== DATA EXTRACTS ==
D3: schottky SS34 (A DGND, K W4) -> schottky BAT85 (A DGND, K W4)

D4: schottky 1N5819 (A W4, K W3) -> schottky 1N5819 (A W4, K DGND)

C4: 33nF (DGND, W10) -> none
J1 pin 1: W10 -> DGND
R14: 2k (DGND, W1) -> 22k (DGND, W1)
===
== DATA EXTRACTS ==
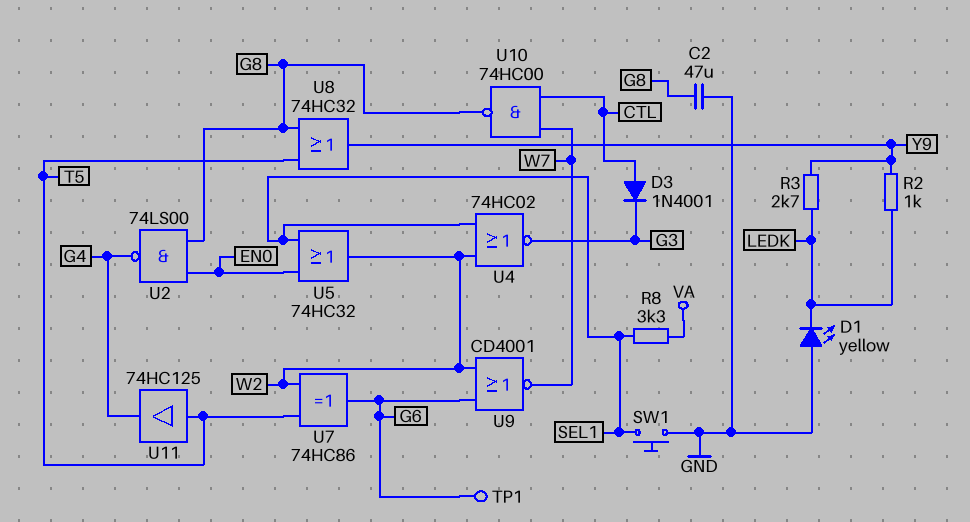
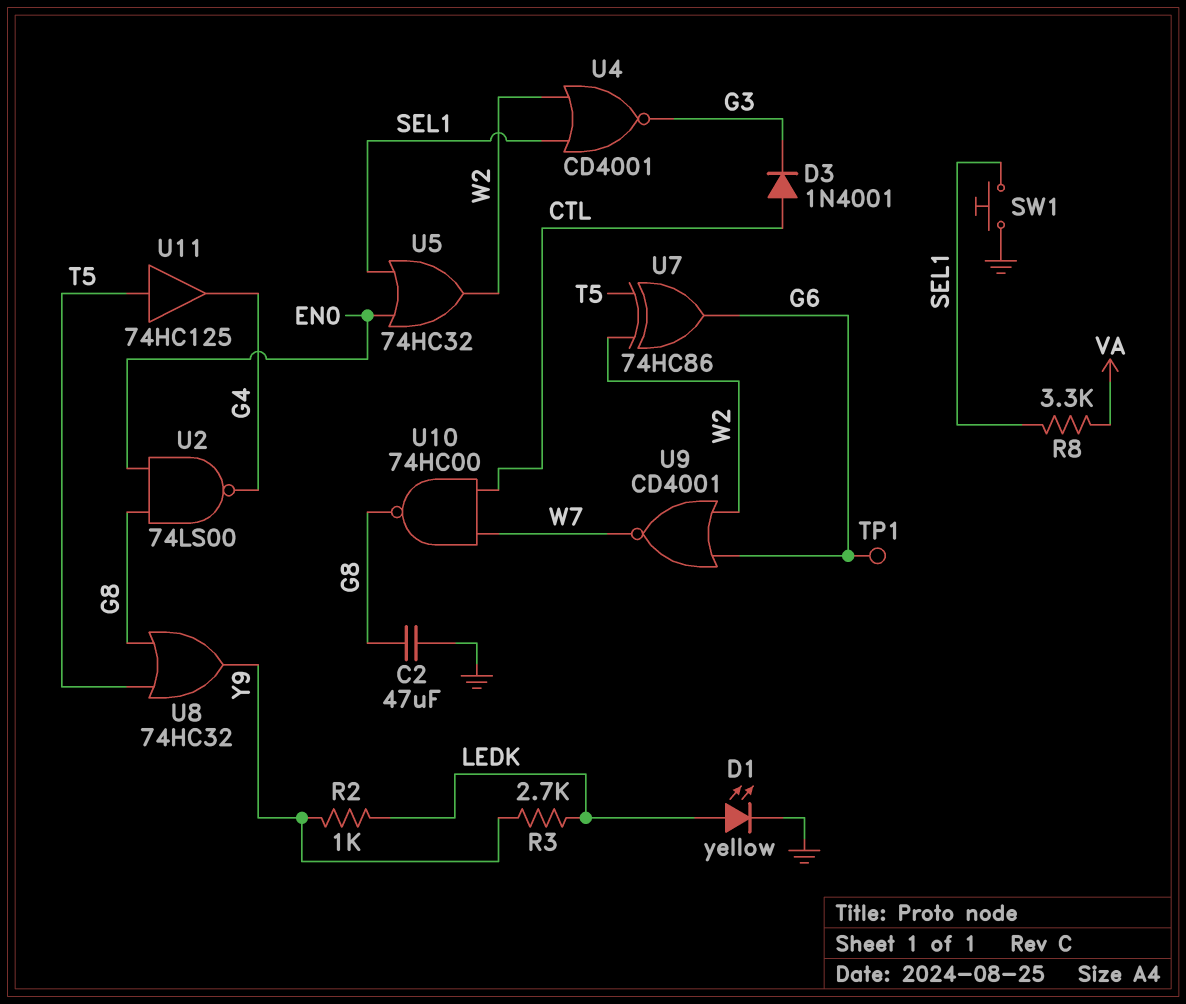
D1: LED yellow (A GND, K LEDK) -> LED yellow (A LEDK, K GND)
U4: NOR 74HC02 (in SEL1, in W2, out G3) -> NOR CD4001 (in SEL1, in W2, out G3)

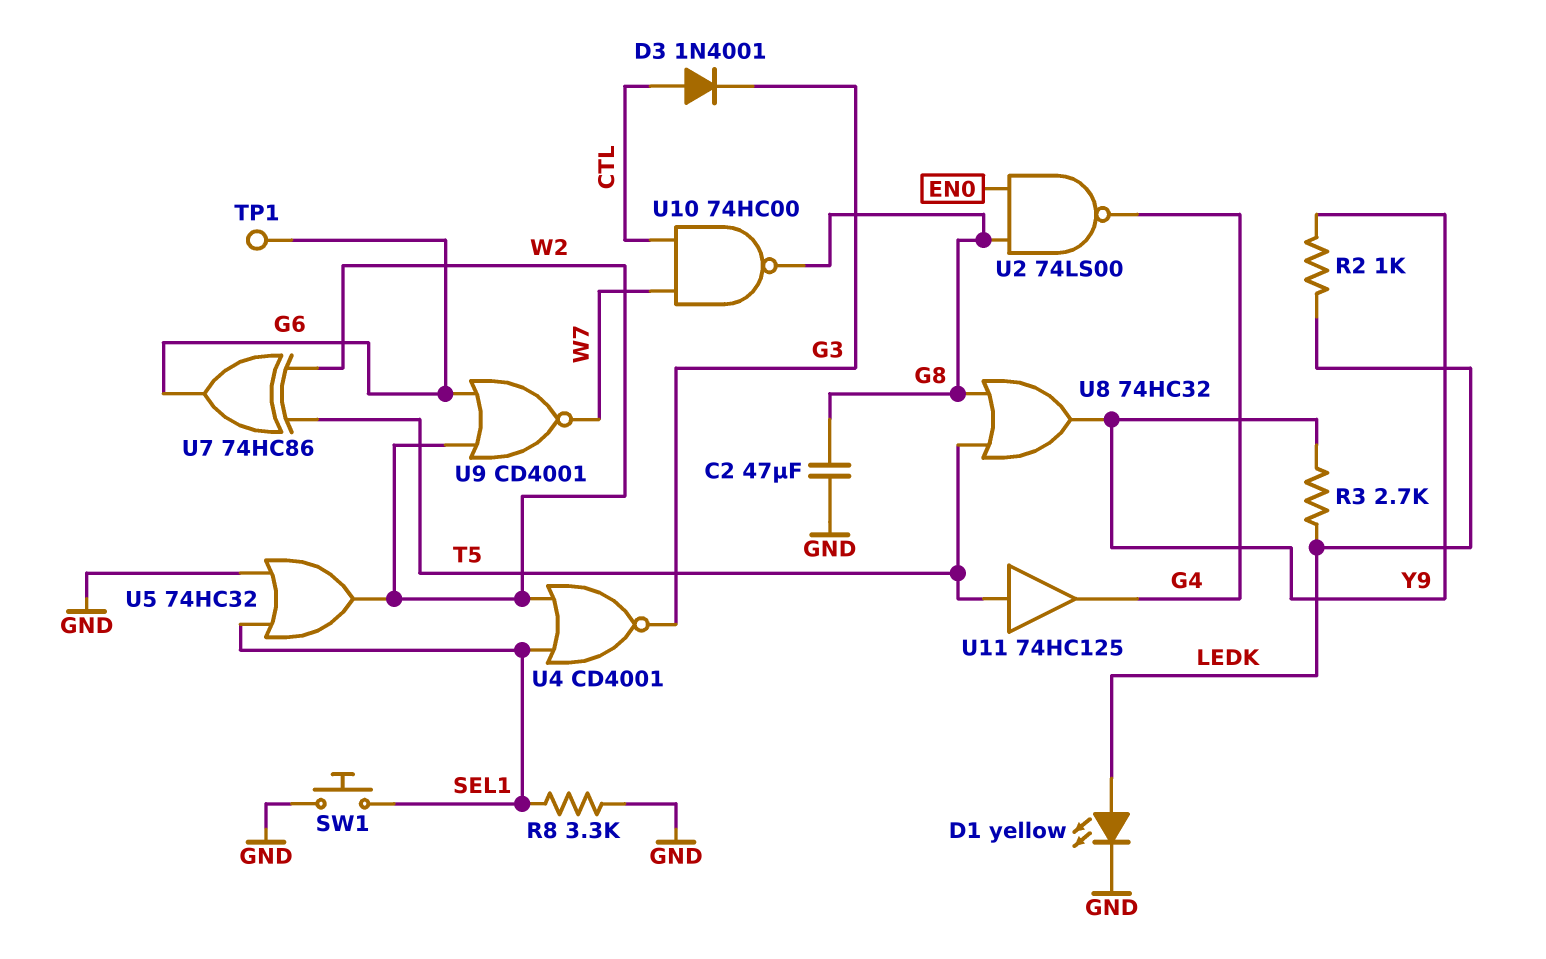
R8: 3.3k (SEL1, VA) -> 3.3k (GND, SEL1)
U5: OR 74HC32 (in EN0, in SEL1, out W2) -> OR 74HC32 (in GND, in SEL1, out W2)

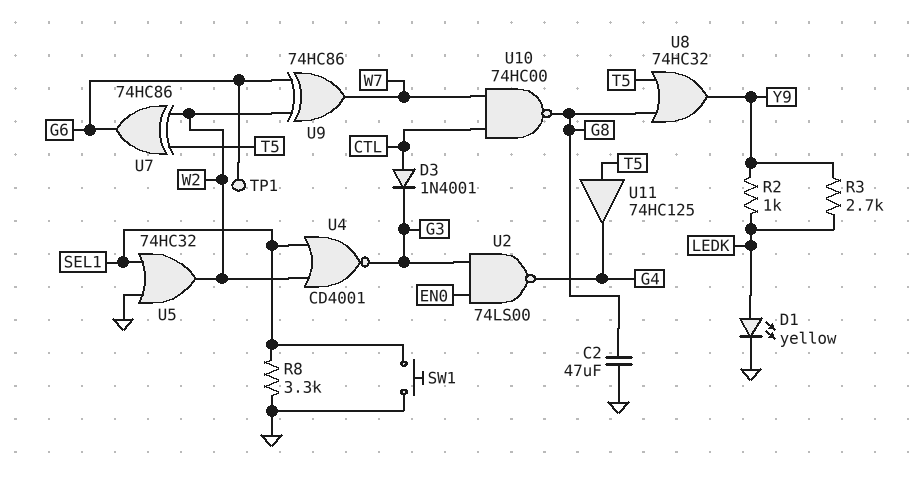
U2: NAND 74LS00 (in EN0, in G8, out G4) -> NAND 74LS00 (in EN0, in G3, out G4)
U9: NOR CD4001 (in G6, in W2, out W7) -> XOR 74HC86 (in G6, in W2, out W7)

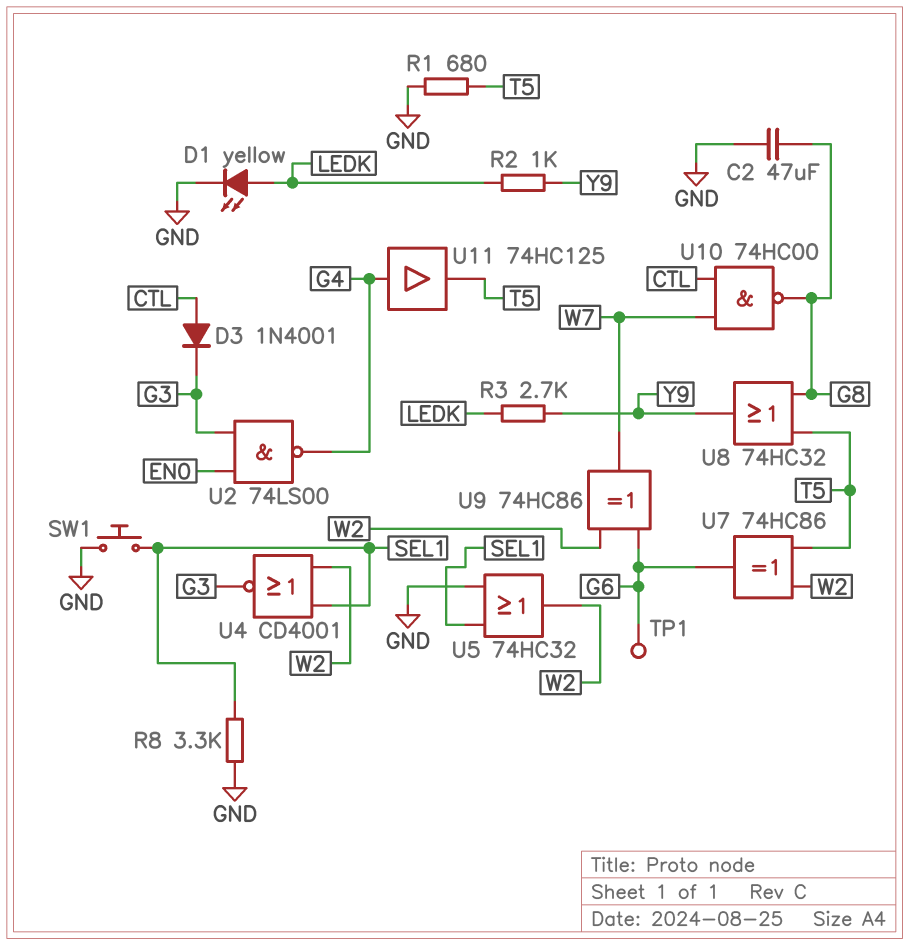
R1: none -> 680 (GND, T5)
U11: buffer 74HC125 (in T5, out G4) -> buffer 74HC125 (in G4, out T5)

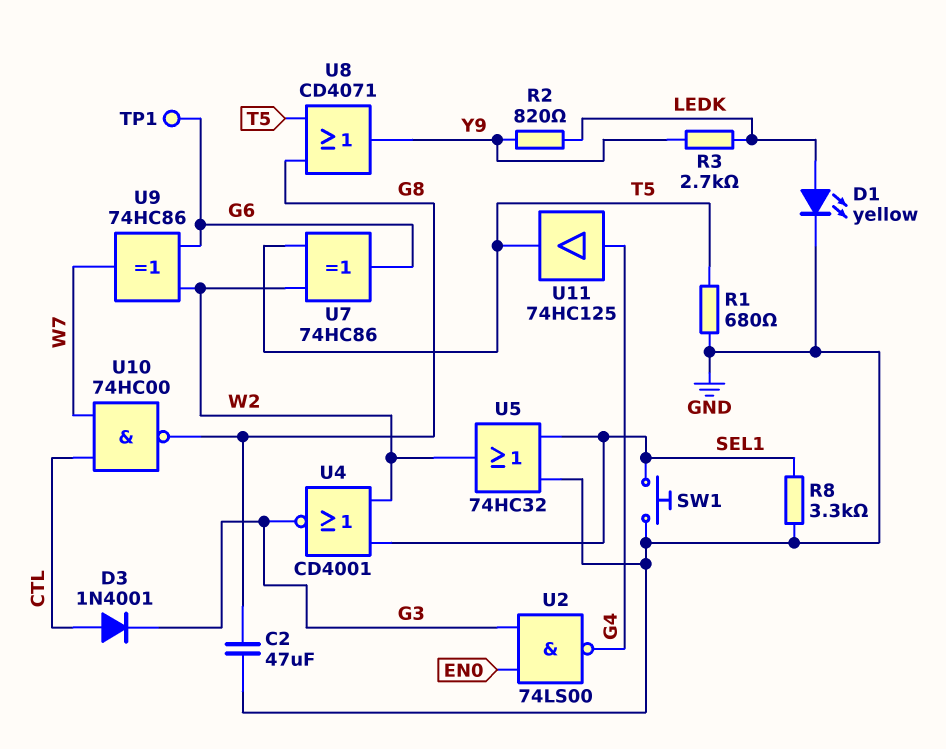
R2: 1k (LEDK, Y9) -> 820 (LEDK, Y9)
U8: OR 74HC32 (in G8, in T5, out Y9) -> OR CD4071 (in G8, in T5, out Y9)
===
Using the entries above, transcribe every line from the line containing "U4: NOR 74HC02" through the line containing "U8: OR 74HC32". Do not copy pictures.

U4: NOR 74HC02 (in SEL1, in W2, out G3) -> NOR CD4001 (in SEL1, in W2, out G3)

R8: 3.3k (SEL1, VA) -> 3.3k (GND, SEL1)
U5: OR 74HC32 (in EN0, in SEL1, out W2) -> OR 74HC32 (in GND, in SEL1, out W2)

U2: NAND 74LS00 (in EN0, in G8, out G4) -> NAND 74LS00 (in EN0, in G3, out G4)
U9: NOR CD4001 (in G6, in W2, out W7) -> XOR 74HC86 (in G6, in W2, out W7)

R1: none -> 680 (GND, T5)
U11: buffer 74HC125 (in T5, out G4) -> buffer 74HC125 (in G4, out T5)

R2: 1k (LEDK, Y9) -> 820 (LEDK, Y9)
U8: OR 74HC32 (in G8, in T5, out Y9) -> OR CD4071 (in G8, in T5, out Y9)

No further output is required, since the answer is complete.